Lines before the one containing "(551, 370) = (456, 325): grey" are not wanted. Transcribe that line and all after it exactly, to the end of the entries.

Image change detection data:
•••

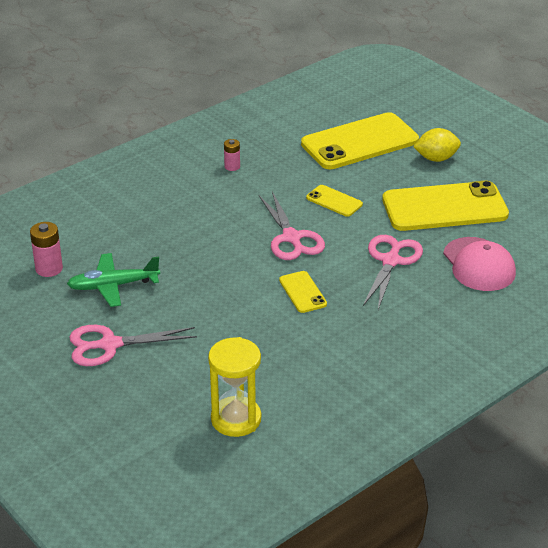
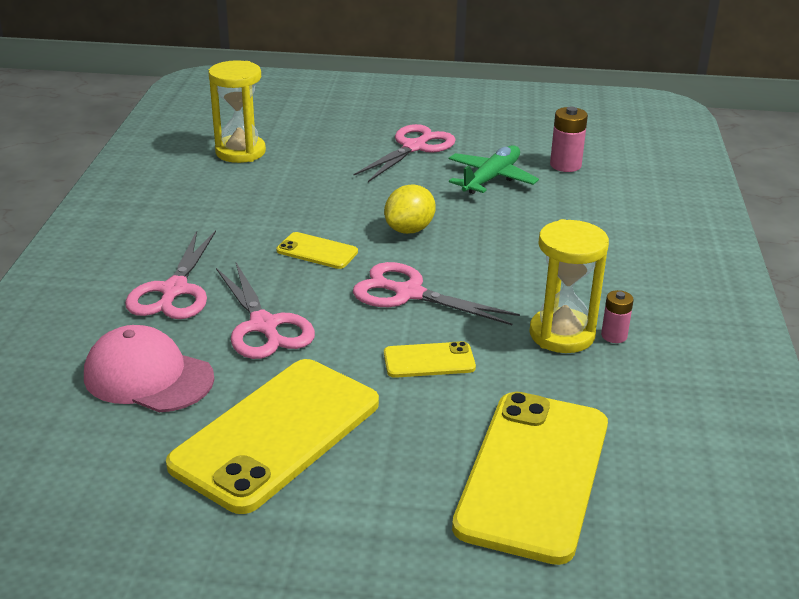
camera: 135 degrees right, 5 degrees down
(254, 179) = (562, 334): none -> yellow hourglass
(416, 311) = (174, 290): none -> pink scissors
(436, 158) = (386, 517): yellow lemon -> yellow lemon (409, 229)

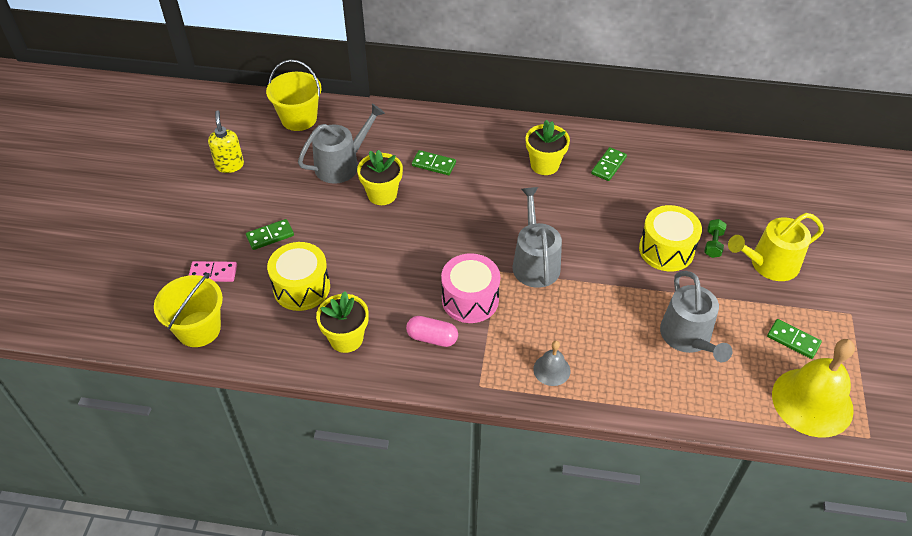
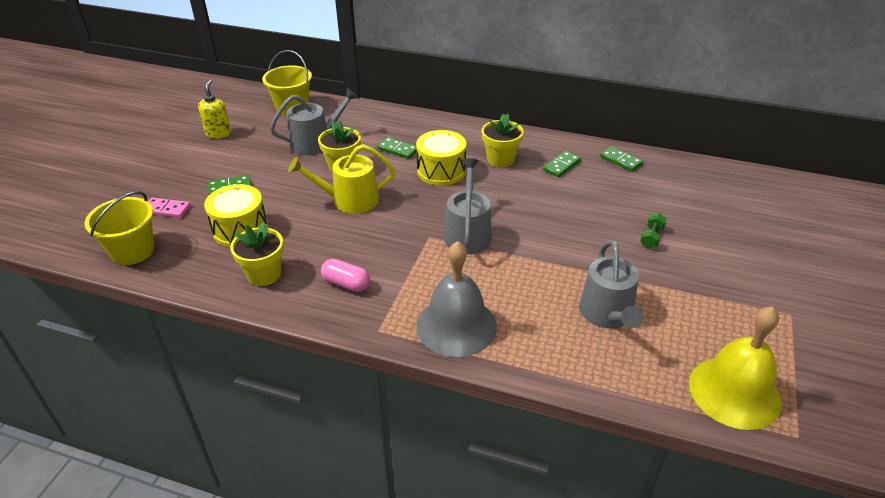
camera: 10 degrees right, 10 degrees down
(470, 299) = (394, 256): pink drum -> none
(551, 370) = (456, 325): grey bell -> grey bell, size x2.08
(666, 250) = (602, 237): yellow drum -> yellow drum (441, 171)
(769, 264) = (707, 260): yellow watering can -> yellow watering can (349, 200)
(793, 340) = (722, 330): green domino -> green domino (620, 160)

•••

◆ SOLUTION TO THIS EXERCISE
(551, 370) = (456, 325): grey bell -> grey bell, size x2.08
(666, 250) = (602, 237): yellow drum -> yellow drum (441, 171)
(769, 264) = (707, 260): yellow watering can -> yellow watering can (349, 200)
(793, 340) = (722, 330): green domino -> green domino (620, 160)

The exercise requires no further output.